=== Exercise details ===
Find the line that contains "(375, 244) = (380, 318): white button -> none"; then retype it and each line after it, exactly, through the final line of the data below.

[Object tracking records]
# # # # # # #

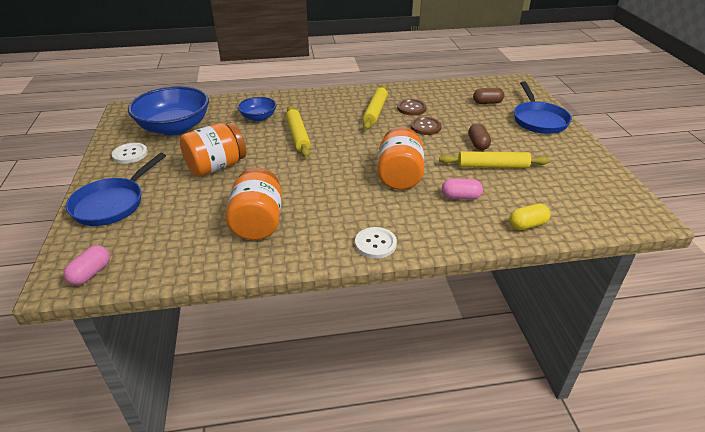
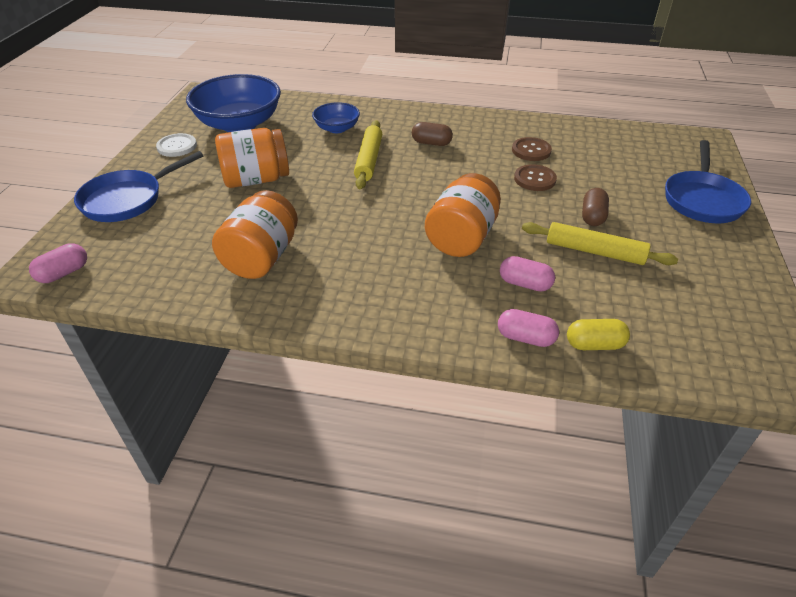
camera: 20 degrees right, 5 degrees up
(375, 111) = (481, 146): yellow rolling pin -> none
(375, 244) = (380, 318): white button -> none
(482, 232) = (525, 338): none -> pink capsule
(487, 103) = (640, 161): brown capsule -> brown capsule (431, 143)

# # # # # # #

=== Response to this exercise ===
(375, 244) = (380, 318): white button -> none
(482, 232) = (525, 338): none -> pink capsule
(487, 103) = (640, 161): brown capsule -> brown capsule (431, 143)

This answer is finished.